Change detection data:
□ □ □

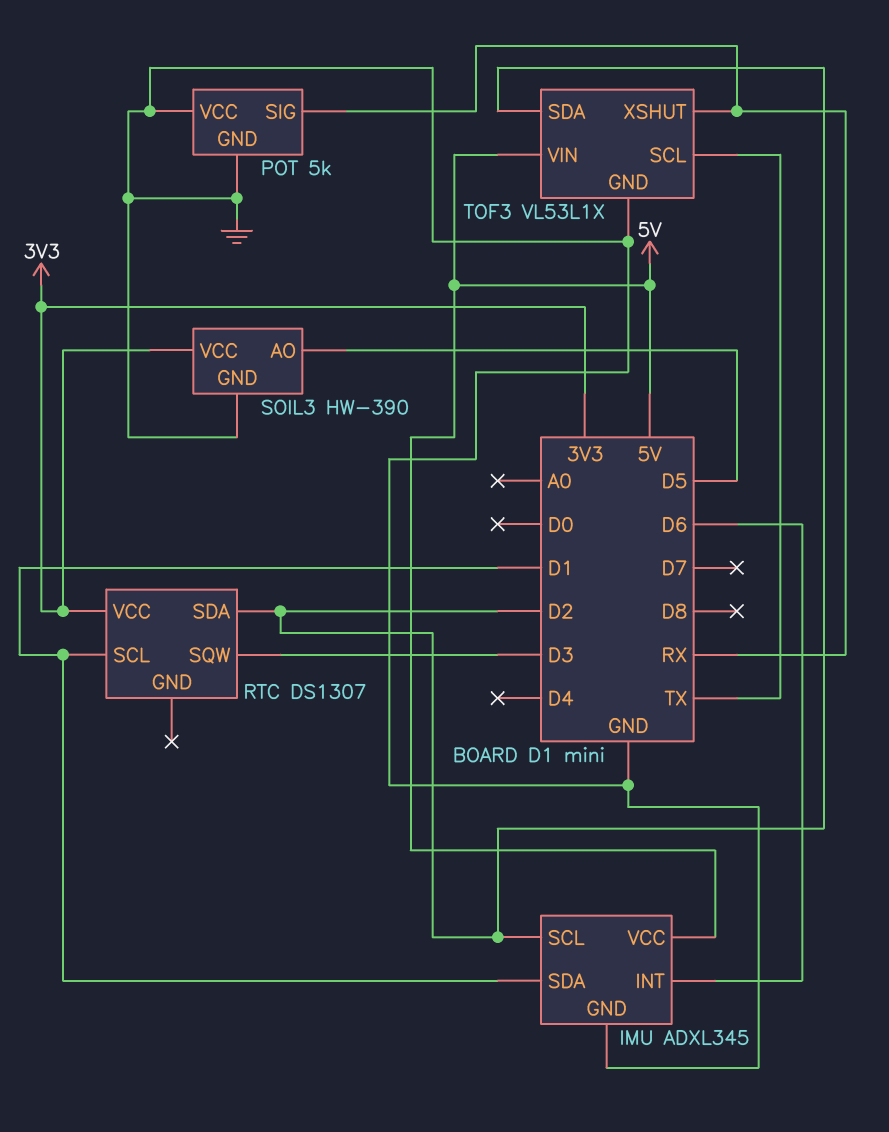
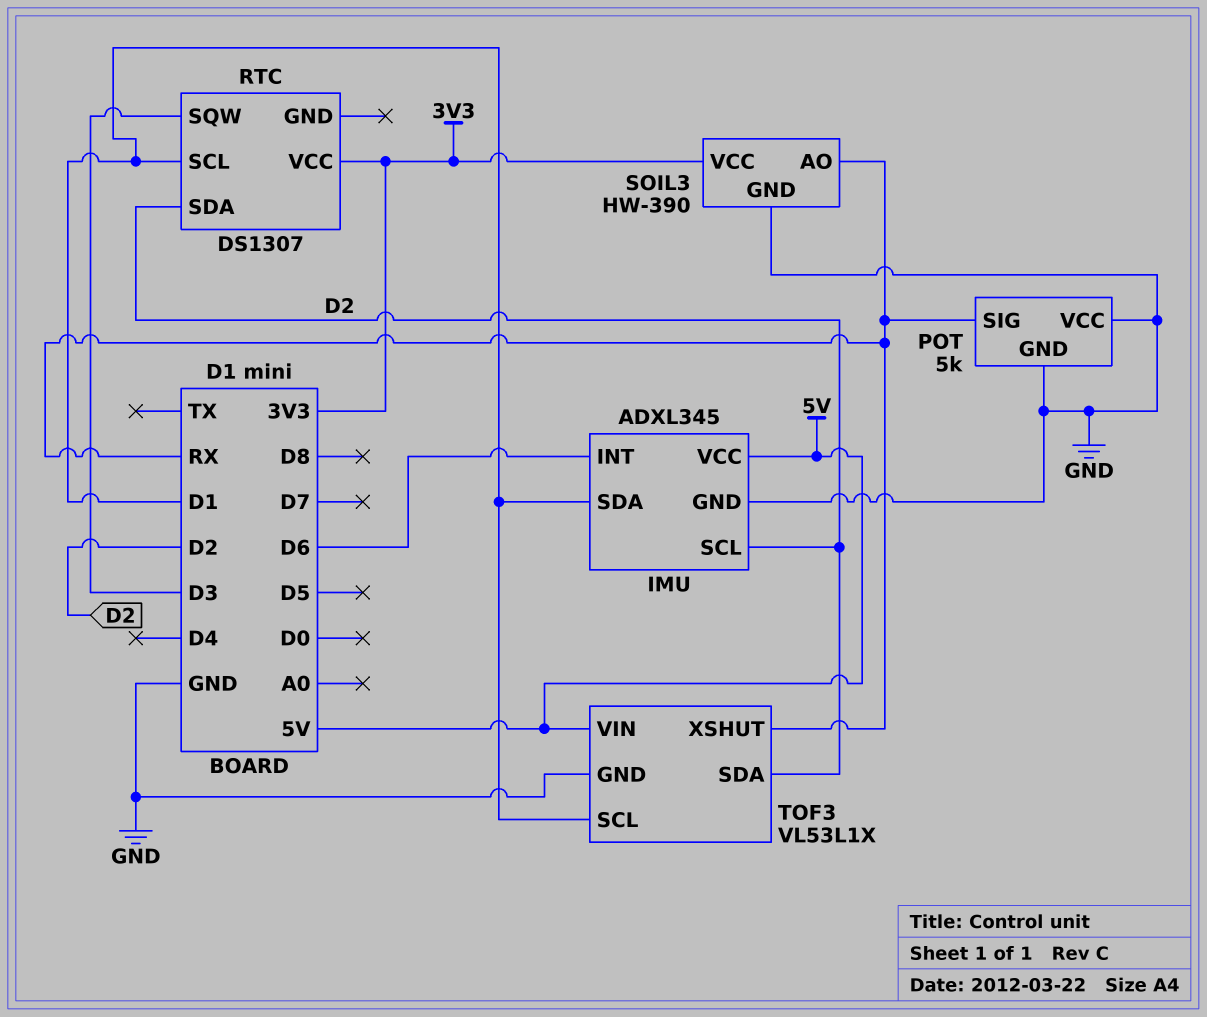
SOIL3 pin AO: D5 -> RX
TOF3 pin SCL: TX -> D1

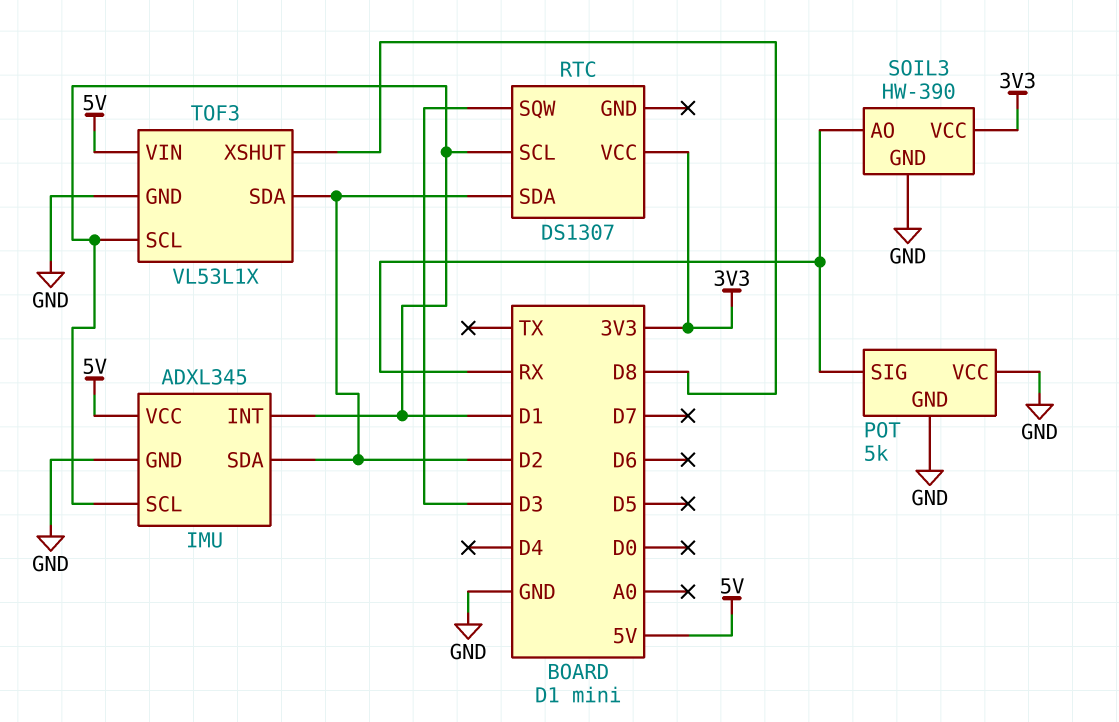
IMU pin INT: D6 -> D1
IMU pin SCL: D2 -> D1
IMU pin SDA: D1 -> D2
TOF3 pin XSHUT: RX -> D8

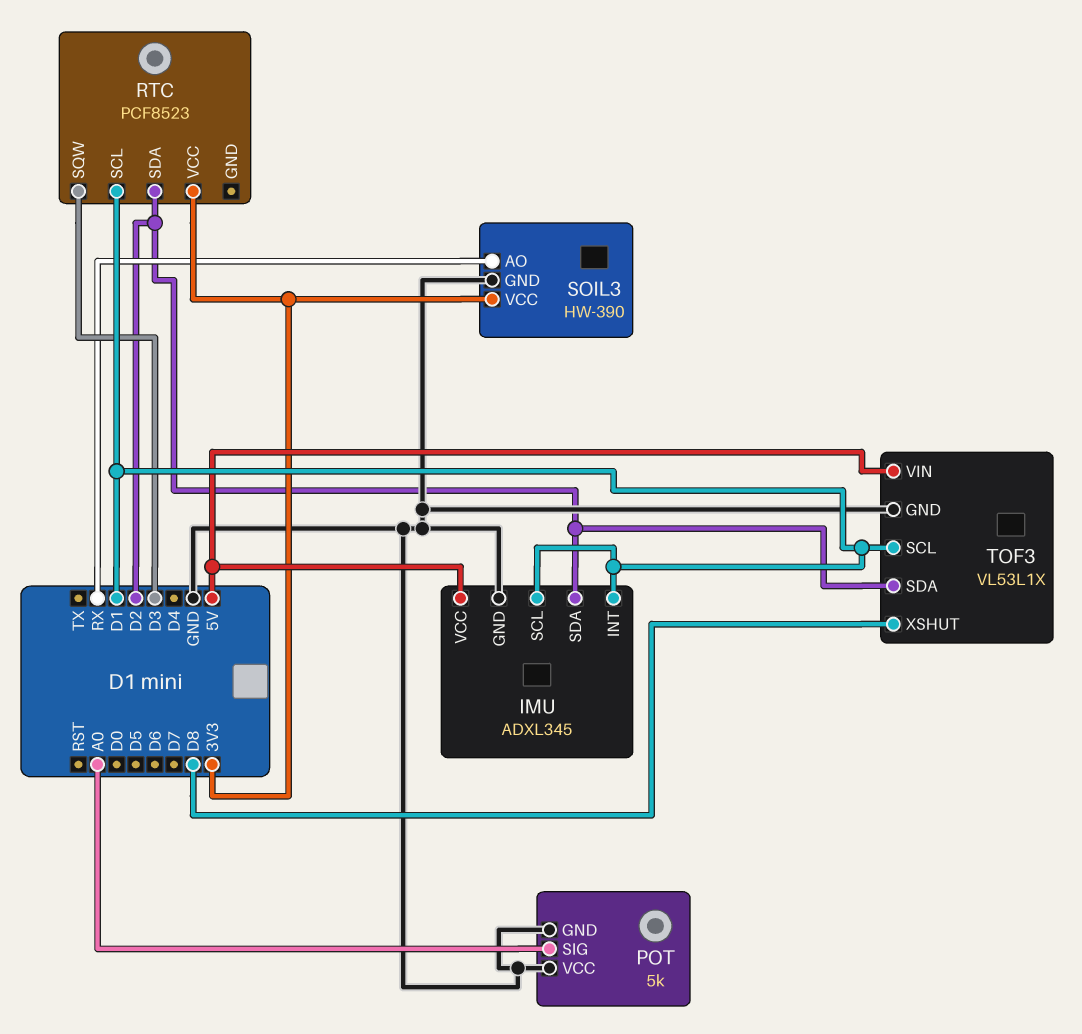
POT pin SIG: RX -> A0
RTC: DS1307 -> PCF8523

□ □ □

__Exercise instructions__:
Please quote the records above exactly, beginning at the line that contains "IMU pin INT: D6 -> D1" and ending at their last line. Leave the pictures out.

__Problem solution__:
IMU pin INT: D6 -> D1
IMU pin SCL: D2 -> D1
IMU pin SDA: D1 -> D2
TOF3 pin XSHUT: RX -> D8

POT pin SIG: RX -> A0
RTC: DS1307 -> PCF8523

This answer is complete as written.